Give only the number of lines in the records below that contain the word "karton".

■ Records supplied
»»
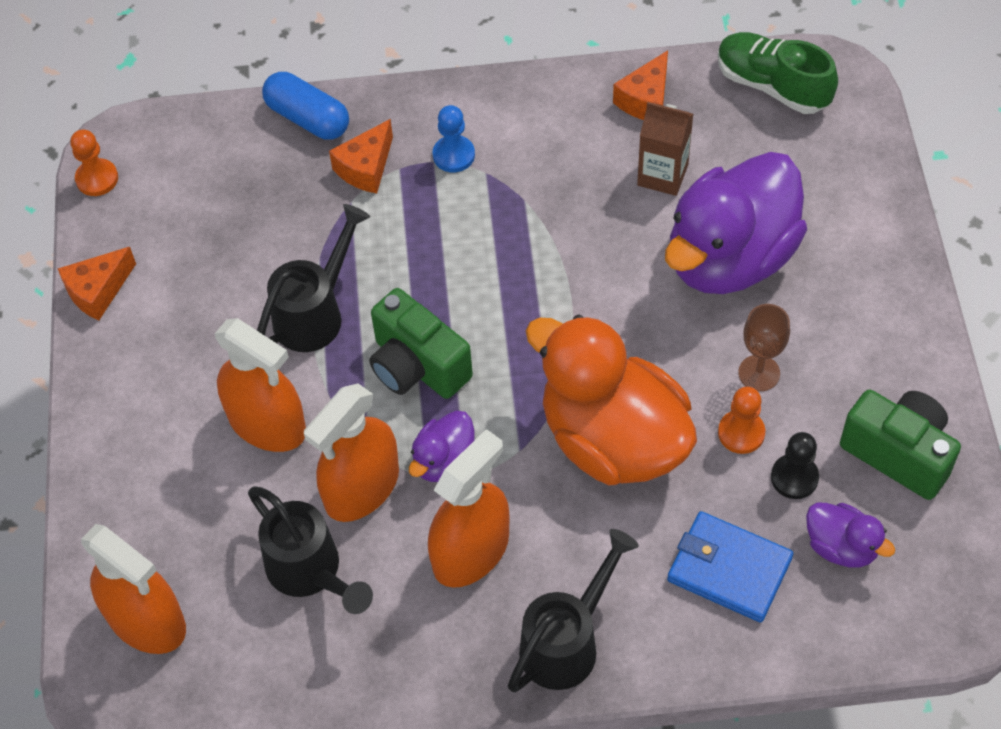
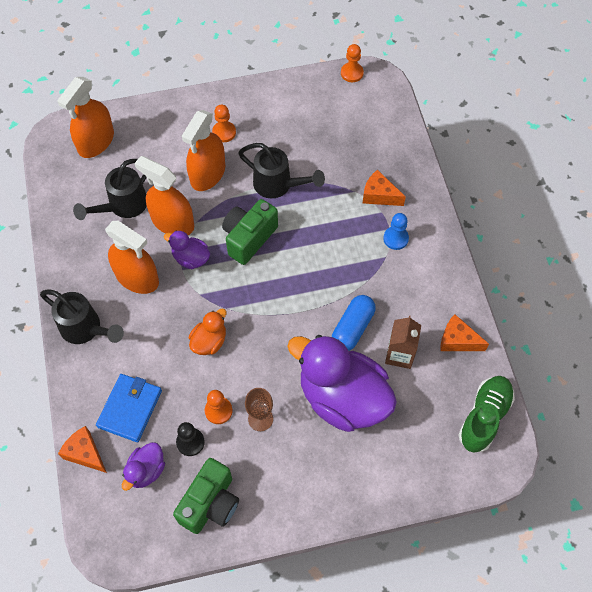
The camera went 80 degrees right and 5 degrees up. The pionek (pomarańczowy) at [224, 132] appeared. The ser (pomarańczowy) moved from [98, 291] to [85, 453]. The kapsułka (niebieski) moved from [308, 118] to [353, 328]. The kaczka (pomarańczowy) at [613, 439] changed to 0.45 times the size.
««
»»
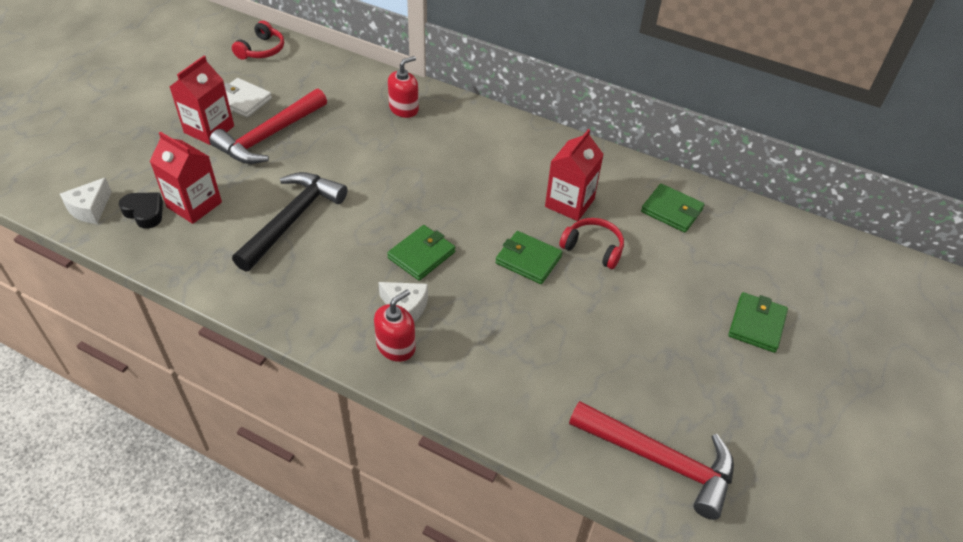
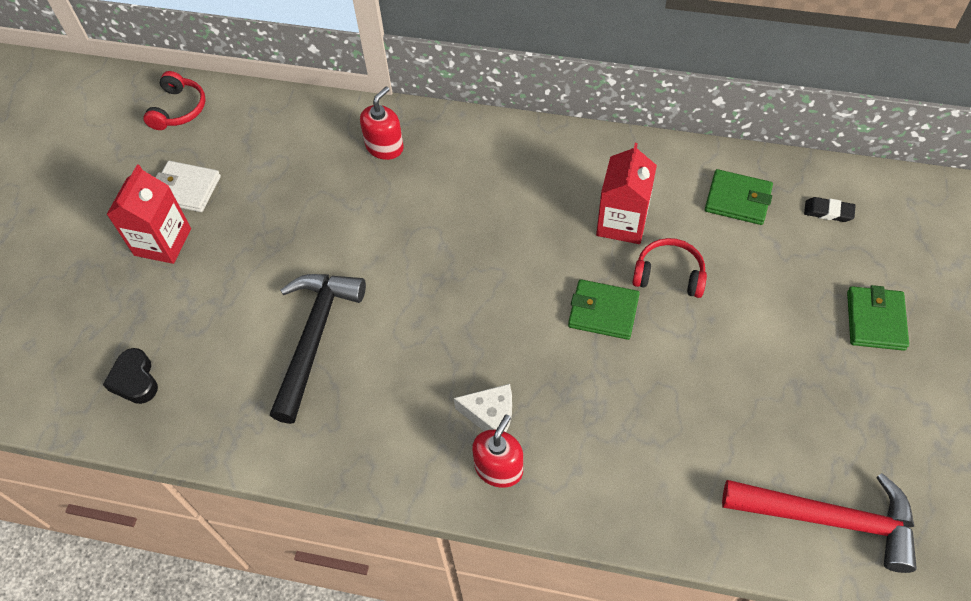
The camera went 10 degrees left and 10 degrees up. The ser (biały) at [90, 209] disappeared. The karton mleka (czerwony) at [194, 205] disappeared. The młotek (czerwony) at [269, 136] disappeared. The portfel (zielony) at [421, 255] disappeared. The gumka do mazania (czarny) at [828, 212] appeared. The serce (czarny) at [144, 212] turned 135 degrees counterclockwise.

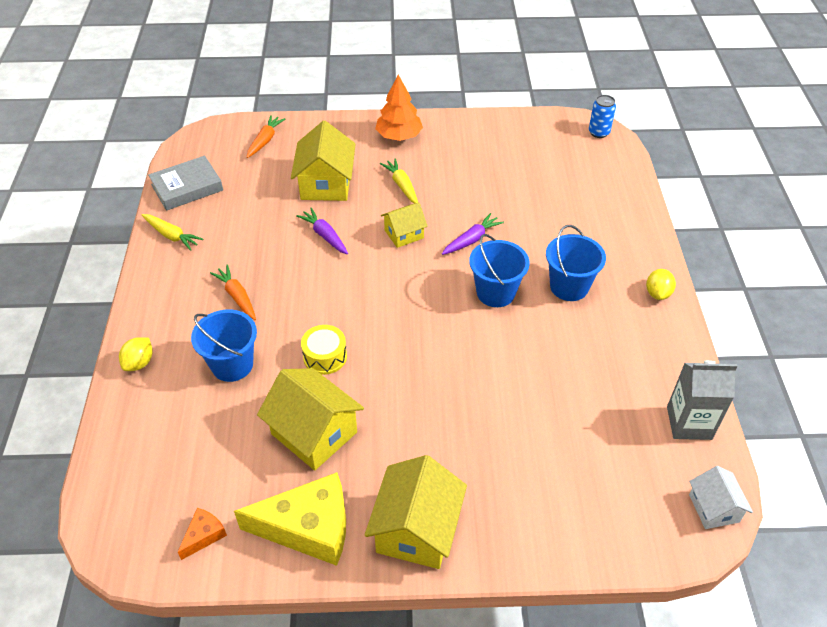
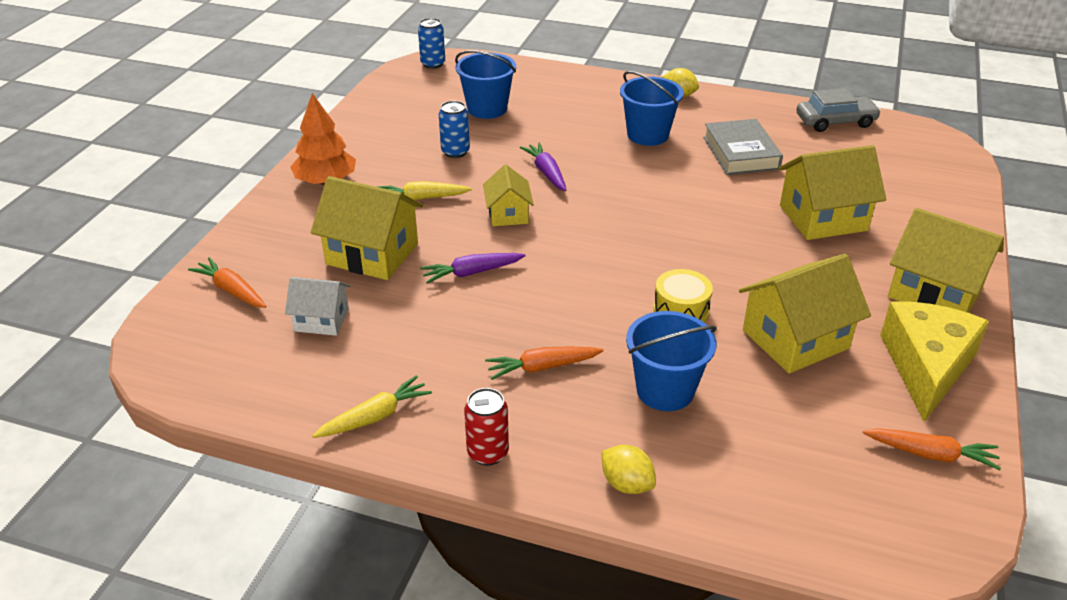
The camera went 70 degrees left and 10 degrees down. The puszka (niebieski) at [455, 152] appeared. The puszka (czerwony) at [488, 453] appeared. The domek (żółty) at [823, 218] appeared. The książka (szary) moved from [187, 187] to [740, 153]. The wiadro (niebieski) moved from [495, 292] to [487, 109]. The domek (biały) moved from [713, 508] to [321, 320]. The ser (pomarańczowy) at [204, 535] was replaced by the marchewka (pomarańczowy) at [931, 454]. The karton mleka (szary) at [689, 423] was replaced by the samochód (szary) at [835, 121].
««
■ Response
2